● **Problem description**
Everything in the data should be repeated exactly, save for the images.

● **Material provided**
* * *

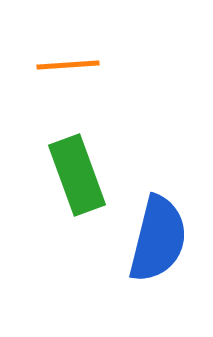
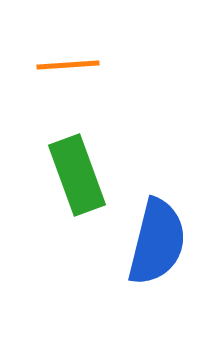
blue semicircle: moved 1 px left, 3 px down
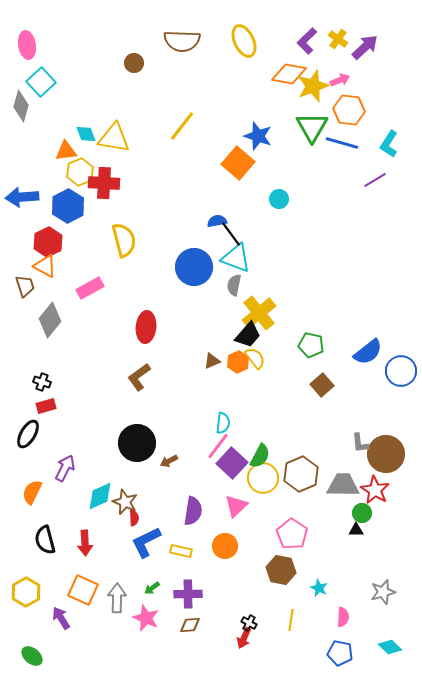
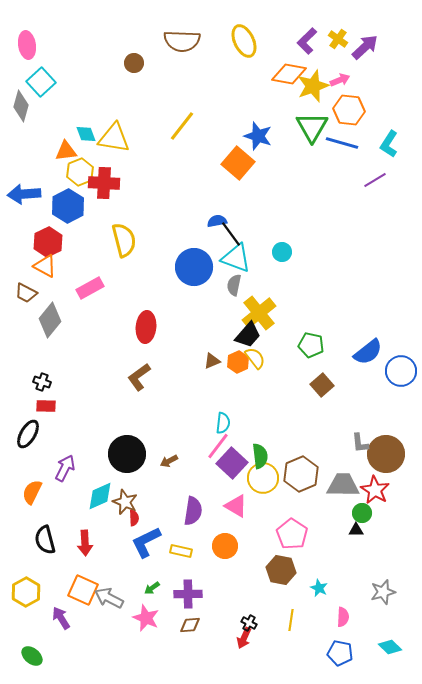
blue arrow at (22, 197): moved 2 px right, 3 px up
cyan circle at (279, 199): moved 3 px right, 53 px down
brown trapezoid at (25, 286): moved 1 px right, 7 px down; rotated 135 degrees clockwise
red rectangle at (46, 406): rotated 18 degrees clockwise
black circle at (137, 443): moved 10 px left, 11 px down
green semicircle at (260, 456): rotated 35 degrees counterclockwise
pink triangle at (236, 506): rotated 45 degrees counterclockwise
gray arrow at (117, 598): moved 8 px left; rotated 64 degrees counterclockwise
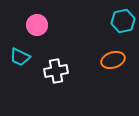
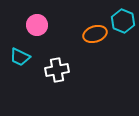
cyan hexagon: rotated 25 degrees counterclockwise
orange ellipse: moved 18 px left, 26 px up
white cross: moved 1 px right, 1 px up
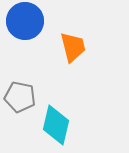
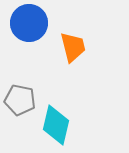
blue circle: moved 4 px right, 2 px down
gray pentagon: moved 3 px down
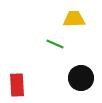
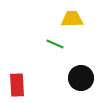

* * *

● **Written answer**
blue semicircle: moved 1 px left, 3 px down
blue arrow at (22, 197): moved 2 px right, 3 px up
cyan circle at (279, 199): moved 3 px right, 53 px down
brown trapezoid at (25, 286): moved 1 px right, 7 px down; rotated 135 degrees clockwise
red rectangle at (46, 406): rotated 18 degrees clockwise
black circle at (137, 443): moved 10 px left, 11 px down
green semicircle at (260, 456): rotated 35 degrees counterclockwise
pink triangle at (236, 506): rotated 45 degrees counterclockwise
gray arrow at (117, 598): moved 8 px left; rotated 64 degrees counterclockwise
cyan hexagon: rotated 25 degrees counterclockwise
orange ellipse: moved 18 px left, 26 px up
white cross: moved 1 px right, 1 px up
blue circle: moved 4 px right, 2 px down
gray pentagon: moved 3 px down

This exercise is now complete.